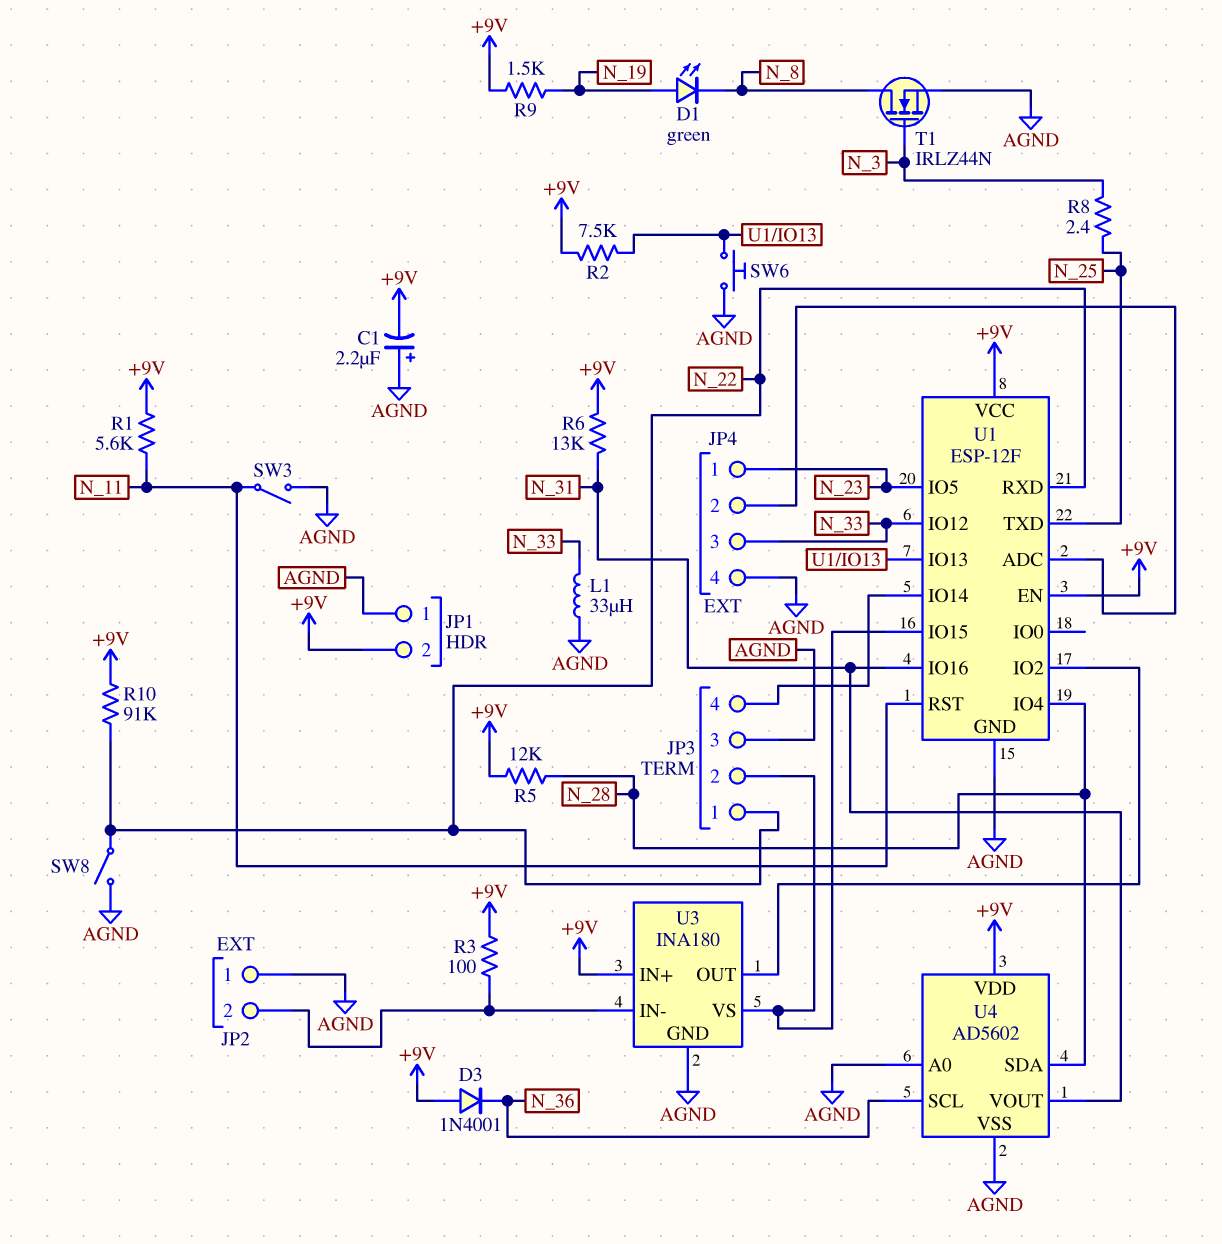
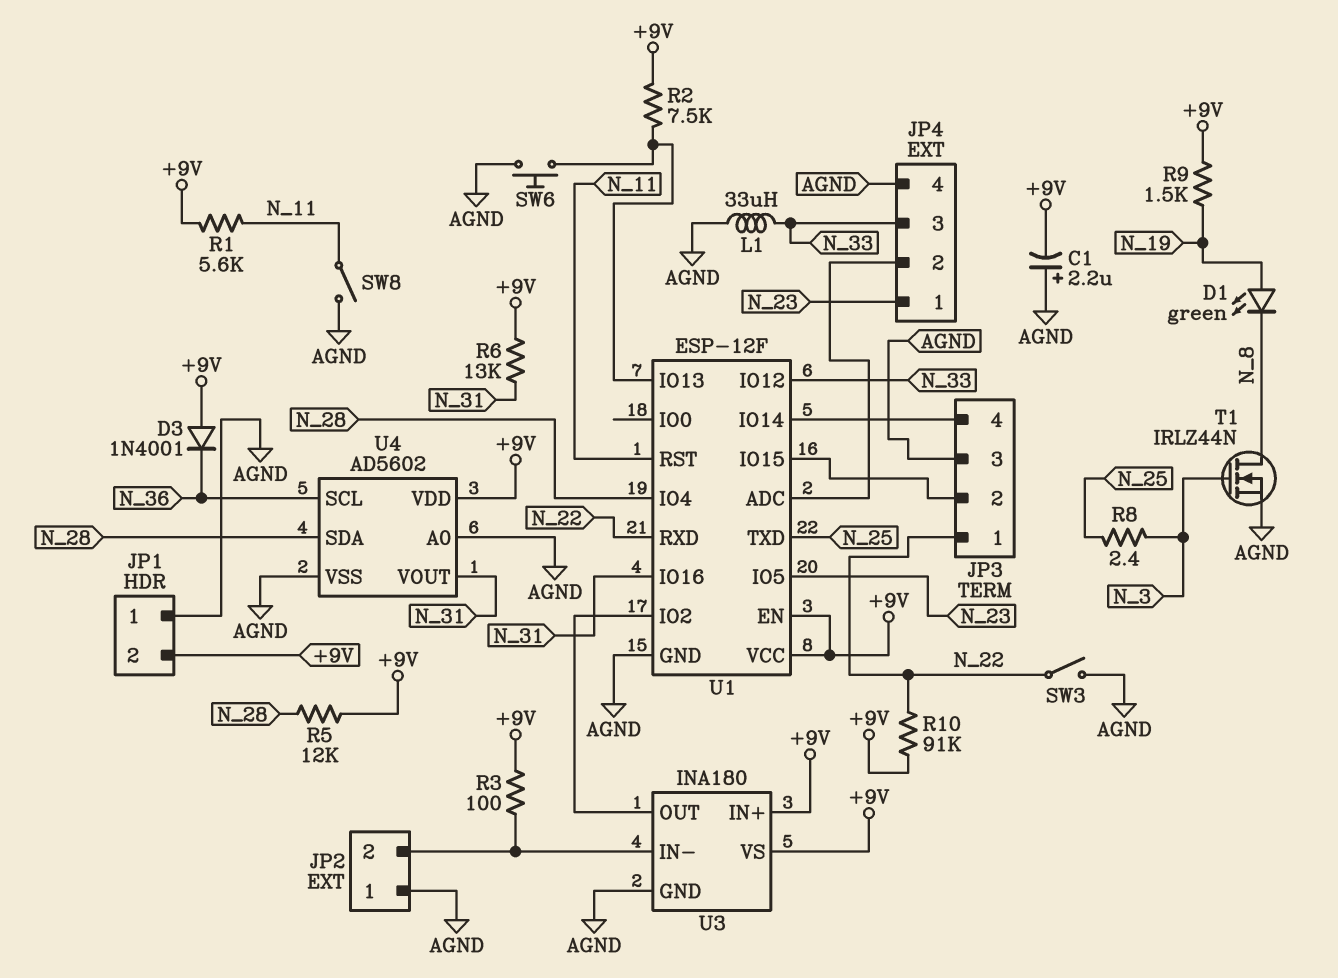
SW3: switch (AGND, N_11) -> switch (AGND, N_22)
SW8: switch (AGND, N_22) -> switch (AGND, N_11)
U3 pin VS: JP3/2 -> +9V

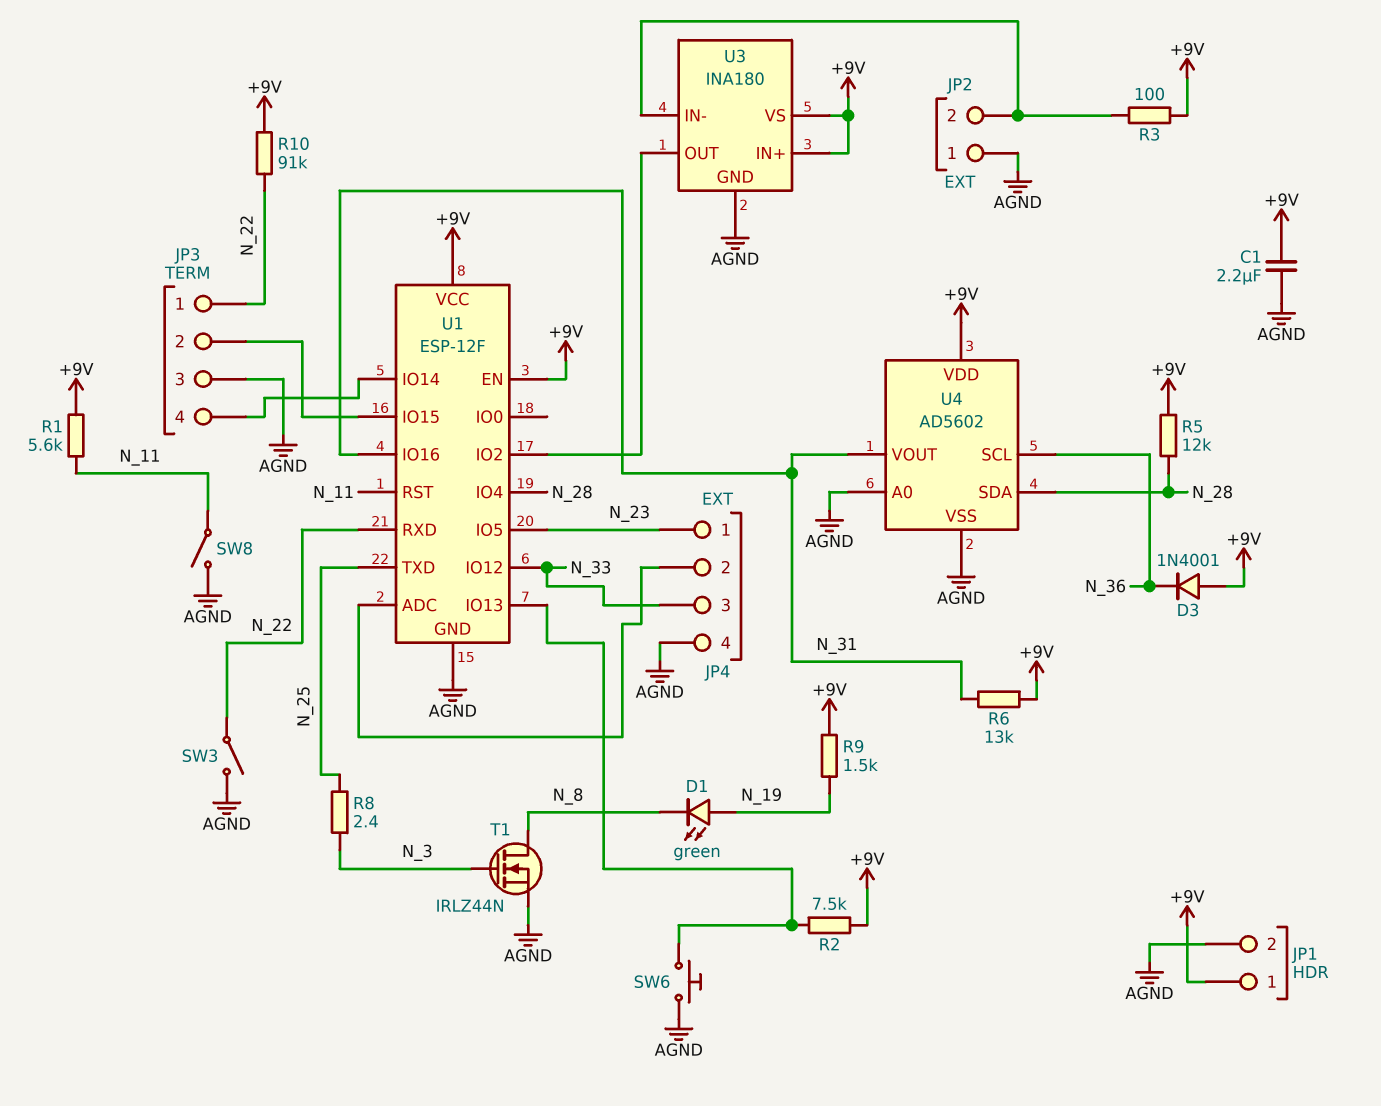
C1: 2.2uF (plus AGND, minus +9V) -> 2.2uF (+9V, AGND)
JP1 pin 1: AGND -> +9V
JP1 pin 2: +9V -> AGND
L1: 33uH (AGND, N_33) -> none

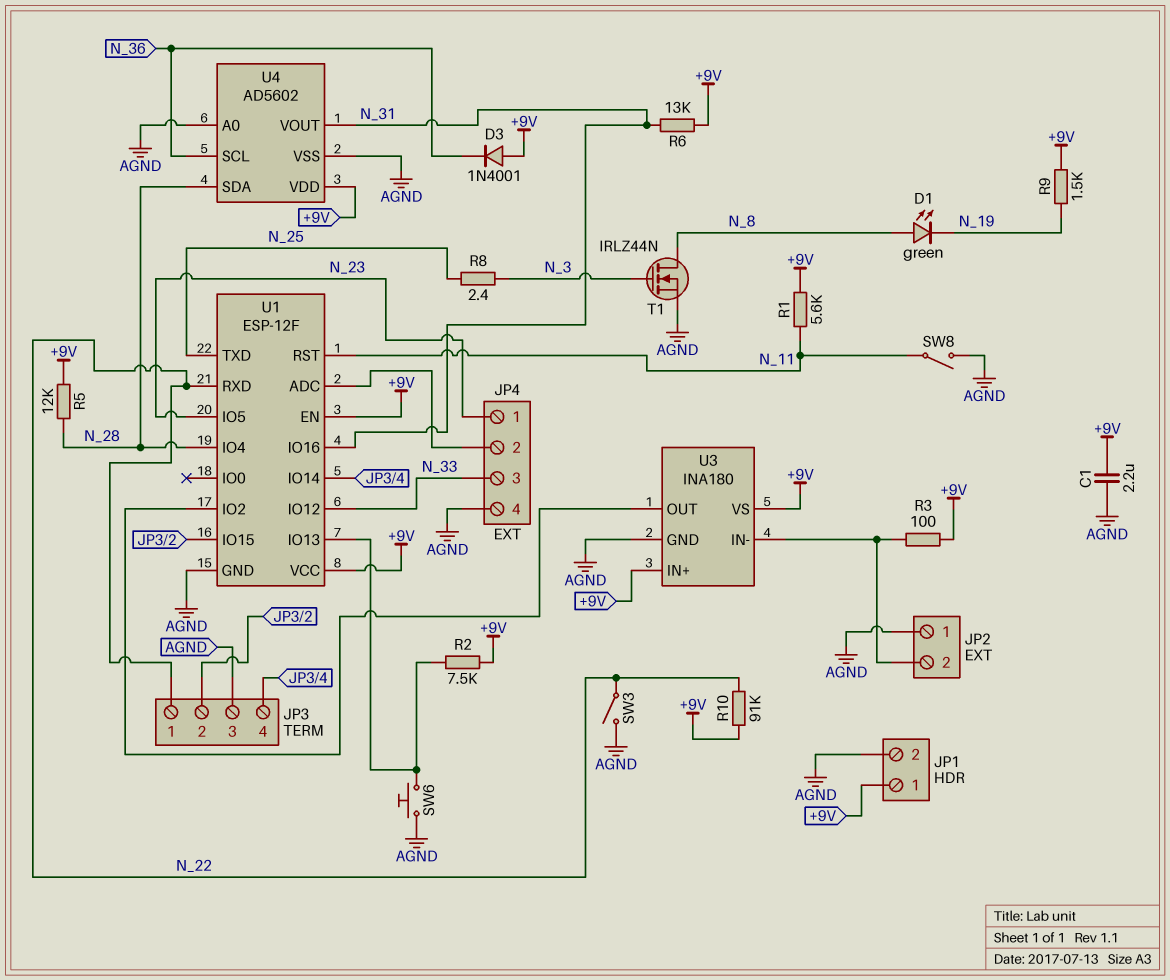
D1: LED green (A N_19, K N_8) -> LED green (A N_8, K N_19)

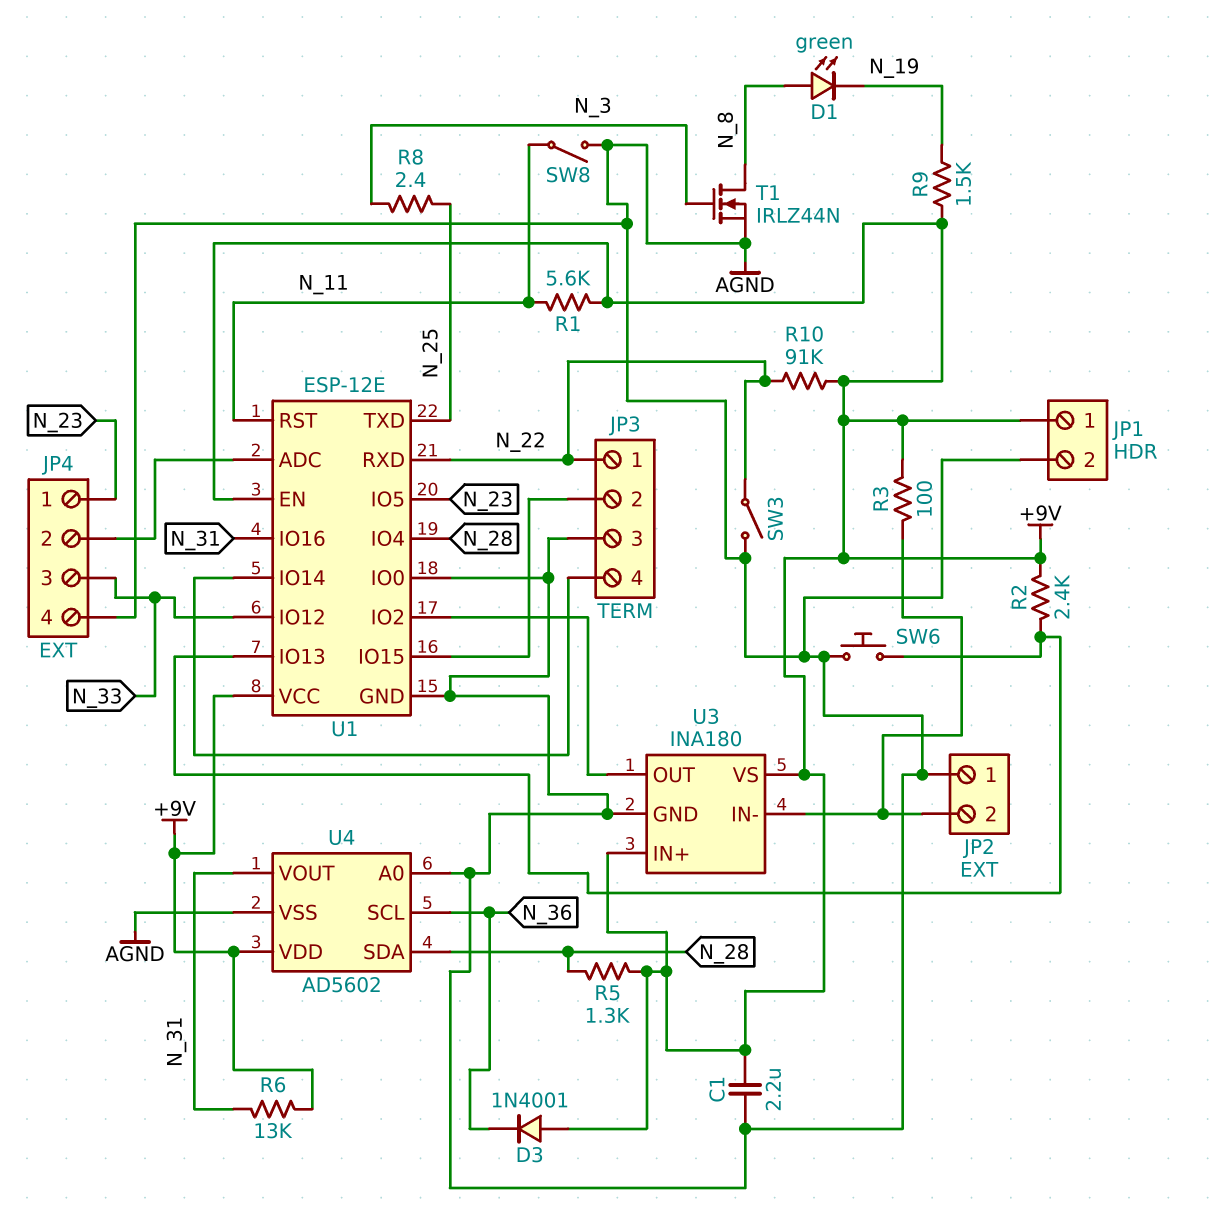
R2: 7.5k (+9V, U1/IO13) -> 2.4k (+9V, U1/IO13)
R5: 12k (+9V, N_28) -> 1.3k (+9V, N_28)
U1: ESP-12F -> ESP-12E
U1 pin IO0: none -> AGND

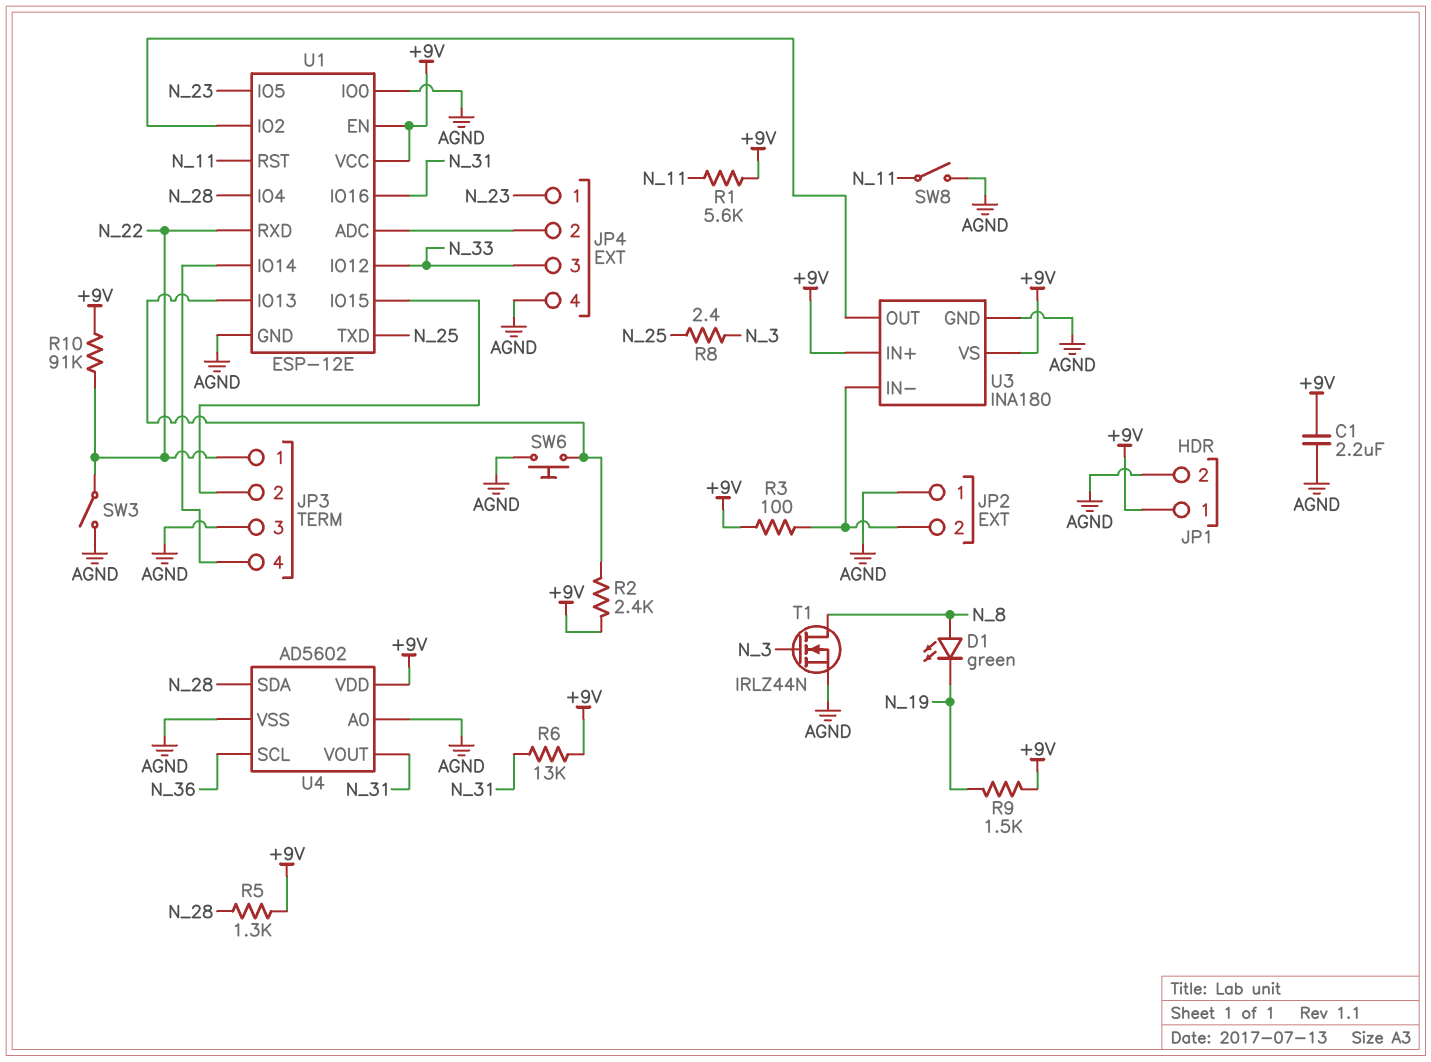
D3: diode 1N4001 (A +9V, K N_36) -> none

> _Required work_:
Please copy exactly the lines from the one containing "R5: 12k (+9V, N_28) -> 1.3k (+9V, N_28)" through the end of the records above, leaving out every picture.

> _Answer area_:
R5: 12k (+9V, N_28) -> 1.3k (+9V, N_28)
U1: ESP-12F -> ESP-12E
U1 pin IO0: none -> AGND

D3: diode 1N4001 (A +9V, K N_36) -> none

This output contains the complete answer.